» **PROBLEM TO WORK ON**
Repeat exactly the lines of the listing below, please, starting with the first and ending with the line containing "private.odt: [842,268,870,304] ->"; leave out the rest.

» **INFORMATION GIVEN**
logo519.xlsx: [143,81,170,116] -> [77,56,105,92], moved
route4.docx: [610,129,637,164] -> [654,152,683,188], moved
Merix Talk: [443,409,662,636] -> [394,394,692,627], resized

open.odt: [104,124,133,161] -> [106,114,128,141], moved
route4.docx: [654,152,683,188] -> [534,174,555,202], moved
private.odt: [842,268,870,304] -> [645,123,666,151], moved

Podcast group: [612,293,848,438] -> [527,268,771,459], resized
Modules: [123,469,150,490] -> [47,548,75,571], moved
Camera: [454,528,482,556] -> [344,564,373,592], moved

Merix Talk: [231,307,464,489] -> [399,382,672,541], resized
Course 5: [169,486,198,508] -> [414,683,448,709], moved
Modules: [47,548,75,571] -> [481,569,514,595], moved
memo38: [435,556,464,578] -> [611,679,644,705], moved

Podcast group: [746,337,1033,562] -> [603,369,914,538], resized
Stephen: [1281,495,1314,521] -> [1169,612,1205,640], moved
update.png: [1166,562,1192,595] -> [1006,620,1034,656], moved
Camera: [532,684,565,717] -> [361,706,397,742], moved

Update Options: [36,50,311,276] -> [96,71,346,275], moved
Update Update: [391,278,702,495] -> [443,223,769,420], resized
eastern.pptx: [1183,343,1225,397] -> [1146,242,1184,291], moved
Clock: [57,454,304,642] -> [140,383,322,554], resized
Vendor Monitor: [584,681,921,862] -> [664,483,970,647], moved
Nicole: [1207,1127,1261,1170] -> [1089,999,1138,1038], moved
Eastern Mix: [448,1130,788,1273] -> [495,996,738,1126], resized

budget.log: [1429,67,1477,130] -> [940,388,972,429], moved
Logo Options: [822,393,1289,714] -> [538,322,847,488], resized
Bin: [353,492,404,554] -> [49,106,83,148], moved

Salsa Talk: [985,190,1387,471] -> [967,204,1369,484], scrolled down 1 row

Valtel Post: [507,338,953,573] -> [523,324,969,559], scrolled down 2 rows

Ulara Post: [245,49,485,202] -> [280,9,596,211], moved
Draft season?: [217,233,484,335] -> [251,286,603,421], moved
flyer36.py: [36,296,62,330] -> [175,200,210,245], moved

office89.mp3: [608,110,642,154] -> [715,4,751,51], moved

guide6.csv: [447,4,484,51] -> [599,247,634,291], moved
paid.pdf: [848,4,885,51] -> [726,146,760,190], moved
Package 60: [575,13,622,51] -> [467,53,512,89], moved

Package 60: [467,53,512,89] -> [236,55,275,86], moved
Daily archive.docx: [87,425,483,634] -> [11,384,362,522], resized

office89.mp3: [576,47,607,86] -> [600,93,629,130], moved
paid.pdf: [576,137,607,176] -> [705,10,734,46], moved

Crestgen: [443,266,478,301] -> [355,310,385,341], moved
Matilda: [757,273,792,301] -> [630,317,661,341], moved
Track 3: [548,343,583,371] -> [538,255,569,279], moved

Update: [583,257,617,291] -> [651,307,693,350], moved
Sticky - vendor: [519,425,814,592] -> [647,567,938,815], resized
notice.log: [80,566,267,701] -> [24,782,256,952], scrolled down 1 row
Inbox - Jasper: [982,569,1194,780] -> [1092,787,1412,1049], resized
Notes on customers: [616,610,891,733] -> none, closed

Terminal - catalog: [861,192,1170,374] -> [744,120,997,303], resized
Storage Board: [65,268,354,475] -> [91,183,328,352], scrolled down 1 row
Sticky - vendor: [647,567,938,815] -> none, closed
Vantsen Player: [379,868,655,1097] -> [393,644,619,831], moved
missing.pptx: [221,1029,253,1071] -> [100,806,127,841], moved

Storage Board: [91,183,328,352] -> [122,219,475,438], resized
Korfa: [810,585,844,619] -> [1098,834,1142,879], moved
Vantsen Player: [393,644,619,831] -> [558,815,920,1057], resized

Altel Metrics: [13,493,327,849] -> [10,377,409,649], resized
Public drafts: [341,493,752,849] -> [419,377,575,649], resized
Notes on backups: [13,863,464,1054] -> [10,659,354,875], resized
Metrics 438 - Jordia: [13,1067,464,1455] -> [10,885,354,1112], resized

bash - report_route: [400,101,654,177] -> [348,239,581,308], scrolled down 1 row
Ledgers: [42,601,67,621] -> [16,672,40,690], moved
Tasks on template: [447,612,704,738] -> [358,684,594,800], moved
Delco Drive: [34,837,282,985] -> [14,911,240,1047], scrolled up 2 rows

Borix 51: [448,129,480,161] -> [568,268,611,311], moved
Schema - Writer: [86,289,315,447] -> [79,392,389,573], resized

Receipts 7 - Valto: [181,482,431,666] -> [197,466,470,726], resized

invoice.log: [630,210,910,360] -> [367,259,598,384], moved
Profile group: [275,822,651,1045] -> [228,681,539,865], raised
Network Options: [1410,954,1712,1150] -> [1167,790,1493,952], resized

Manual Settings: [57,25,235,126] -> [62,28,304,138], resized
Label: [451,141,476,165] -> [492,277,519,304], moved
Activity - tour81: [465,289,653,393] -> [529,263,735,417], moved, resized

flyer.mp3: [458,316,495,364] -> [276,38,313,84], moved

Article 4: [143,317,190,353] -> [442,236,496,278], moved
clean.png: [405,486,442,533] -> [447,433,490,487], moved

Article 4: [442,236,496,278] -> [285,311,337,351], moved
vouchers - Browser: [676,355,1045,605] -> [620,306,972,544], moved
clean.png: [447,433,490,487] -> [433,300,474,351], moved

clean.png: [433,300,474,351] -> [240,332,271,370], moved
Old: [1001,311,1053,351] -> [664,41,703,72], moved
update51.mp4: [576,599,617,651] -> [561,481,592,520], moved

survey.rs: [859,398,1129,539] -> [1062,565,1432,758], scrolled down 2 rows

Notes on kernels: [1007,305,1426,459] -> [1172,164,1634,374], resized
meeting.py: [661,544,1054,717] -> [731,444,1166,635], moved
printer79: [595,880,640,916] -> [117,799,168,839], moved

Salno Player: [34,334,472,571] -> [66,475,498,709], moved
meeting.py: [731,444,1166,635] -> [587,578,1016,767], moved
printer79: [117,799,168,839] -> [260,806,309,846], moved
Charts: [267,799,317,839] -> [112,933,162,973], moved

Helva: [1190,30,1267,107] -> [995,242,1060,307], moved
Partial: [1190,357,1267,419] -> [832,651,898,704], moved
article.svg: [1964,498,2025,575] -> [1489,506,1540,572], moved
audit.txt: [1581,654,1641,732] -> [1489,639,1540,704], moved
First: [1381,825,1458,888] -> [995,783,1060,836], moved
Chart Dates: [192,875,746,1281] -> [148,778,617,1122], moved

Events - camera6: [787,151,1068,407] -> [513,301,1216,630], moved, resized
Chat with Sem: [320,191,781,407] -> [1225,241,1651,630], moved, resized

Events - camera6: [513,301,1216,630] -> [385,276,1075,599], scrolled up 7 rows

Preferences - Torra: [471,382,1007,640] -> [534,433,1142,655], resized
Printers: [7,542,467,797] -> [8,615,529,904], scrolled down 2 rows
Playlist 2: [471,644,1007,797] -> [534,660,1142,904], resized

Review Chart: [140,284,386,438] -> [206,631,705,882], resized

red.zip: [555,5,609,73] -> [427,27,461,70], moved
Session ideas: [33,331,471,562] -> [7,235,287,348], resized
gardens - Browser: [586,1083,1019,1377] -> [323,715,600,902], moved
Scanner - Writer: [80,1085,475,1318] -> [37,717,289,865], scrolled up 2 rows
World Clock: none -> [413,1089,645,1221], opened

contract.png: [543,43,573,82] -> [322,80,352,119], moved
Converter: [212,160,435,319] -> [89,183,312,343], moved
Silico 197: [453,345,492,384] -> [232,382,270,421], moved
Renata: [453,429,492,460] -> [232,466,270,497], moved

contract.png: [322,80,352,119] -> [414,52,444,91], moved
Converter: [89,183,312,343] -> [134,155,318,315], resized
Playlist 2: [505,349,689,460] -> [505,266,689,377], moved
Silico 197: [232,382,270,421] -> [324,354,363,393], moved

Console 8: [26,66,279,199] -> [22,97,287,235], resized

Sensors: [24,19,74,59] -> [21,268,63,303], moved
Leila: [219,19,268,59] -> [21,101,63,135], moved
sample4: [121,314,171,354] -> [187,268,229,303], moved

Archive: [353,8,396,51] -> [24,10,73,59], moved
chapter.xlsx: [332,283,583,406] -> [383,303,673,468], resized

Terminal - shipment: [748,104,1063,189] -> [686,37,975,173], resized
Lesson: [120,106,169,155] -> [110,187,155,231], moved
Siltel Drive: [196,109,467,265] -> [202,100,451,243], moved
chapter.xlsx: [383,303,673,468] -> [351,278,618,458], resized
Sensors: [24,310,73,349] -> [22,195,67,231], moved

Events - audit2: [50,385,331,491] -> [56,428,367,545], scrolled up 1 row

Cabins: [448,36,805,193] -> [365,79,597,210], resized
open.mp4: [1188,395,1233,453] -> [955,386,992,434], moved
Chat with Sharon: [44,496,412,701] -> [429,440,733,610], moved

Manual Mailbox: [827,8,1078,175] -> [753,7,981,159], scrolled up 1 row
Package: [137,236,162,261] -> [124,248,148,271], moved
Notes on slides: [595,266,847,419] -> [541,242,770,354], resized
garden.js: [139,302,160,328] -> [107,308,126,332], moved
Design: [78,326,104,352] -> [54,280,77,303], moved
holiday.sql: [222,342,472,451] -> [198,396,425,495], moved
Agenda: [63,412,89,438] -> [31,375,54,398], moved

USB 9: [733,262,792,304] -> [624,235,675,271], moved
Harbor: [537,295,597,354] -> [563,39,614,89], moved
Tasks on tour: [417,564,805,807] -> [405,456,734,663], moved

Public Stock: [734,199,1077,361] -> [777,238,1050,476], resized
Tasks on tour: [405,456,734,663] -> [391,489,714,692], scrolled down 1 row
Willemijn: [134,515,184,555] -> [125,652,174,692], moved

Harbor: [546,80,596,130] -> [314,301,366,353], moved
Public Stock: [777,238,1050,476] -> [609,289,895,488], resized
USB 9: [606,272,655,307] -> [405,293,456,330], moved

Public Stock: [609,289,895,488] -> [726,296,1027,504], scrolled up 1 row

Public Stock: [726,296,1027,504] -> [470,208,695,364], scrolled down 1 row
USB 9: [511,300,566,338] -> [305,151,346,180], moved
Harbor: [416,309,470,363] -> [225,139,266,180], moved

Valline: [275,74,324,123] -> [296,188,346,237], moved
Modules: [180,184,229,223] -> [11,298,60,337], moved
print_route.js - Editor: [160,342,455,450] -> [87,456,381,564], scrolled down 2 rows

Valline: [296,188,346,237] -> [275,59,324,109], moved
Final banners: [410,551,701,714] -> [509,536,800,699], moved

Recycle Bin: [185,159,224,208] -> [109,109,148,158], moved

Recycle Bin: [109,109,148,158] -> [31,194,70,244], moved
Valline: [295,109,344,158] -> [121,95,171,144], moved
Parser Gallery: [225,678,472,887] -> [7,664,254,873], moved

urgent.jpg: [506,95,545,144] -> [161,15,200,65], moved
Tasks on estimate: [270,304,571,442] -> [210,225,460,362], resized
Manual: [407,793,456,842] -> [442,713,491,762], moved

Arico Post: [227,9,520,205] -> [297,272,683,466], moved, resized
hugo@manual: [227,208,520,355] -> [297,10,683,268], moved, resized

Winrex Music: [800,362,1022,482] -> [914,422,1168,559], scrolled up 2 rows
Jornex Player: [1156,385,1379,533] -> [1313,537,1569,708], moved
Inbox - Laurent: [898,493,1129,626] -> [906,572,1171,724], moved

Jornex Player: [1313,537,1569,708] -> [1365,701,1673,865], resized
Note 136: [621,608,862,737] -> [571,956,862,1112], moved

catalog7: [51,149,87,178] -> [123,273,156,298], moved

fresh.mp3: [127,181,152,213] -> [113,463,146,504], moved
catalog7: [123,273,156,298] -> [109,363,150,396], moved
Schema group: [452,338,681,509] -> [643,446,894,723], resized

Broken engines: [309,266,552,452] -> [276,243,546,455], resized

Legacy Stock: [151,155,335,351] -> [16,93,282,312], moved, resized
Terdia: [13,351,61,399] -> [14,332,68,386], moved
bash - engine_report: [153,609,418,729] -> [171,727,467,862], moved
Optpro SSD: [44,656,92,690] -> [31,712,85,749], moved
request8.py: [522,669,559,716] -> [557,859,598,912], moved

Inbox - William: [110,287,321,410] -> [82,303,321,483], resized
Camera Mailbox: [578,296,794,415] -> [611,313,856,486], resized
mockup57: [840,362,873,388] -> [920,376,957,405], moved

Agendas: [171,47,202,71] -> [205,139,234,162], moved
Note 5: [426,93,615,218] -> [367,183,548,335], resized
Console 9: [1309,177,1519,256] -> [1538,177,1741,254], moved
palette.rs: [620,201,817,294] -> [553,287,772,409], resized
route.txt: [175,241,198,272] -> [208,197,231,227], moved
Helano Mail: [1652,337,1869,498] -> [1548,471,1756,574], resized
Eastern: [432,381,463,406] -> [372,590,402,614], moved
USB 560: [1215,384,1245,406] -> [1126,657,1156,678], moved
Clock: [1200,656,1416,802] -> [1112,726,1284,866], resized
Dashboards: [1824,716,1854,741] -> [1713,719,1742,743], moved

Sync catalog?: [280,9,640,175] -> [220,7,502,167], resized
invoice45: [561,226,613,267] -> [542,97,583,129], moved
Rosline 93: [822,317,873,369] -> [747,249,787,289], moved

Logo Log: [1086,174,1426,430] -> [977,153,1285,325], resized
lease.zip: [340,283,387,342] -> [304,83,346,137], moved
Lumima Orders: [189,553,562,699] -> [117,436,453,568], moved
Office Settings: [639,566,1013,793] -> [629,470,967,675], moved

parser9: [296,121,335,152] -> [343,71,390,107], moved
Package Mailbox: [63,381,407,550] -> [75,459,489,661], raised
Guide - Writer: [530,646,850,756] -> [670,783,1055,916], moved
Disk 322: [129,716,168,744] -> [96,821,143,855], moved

» **ANSWER BOX**
logo519.xlsx: [143,81,170,116] -> [77,56,105,92], moved
route4.docx: [610,129,637,164] -> [654,152,683,188], moved
Merix Talk: [443,409,662,636] -> [394,394,692,627], resized

open.odt: [104,124,133,161] -> [106,114,128,141], moved
route4.docx: [654,152,683,188] -> [534,174,555,202], moved
private.odt: [842,268,870,304] -> [645,123,666,151], moved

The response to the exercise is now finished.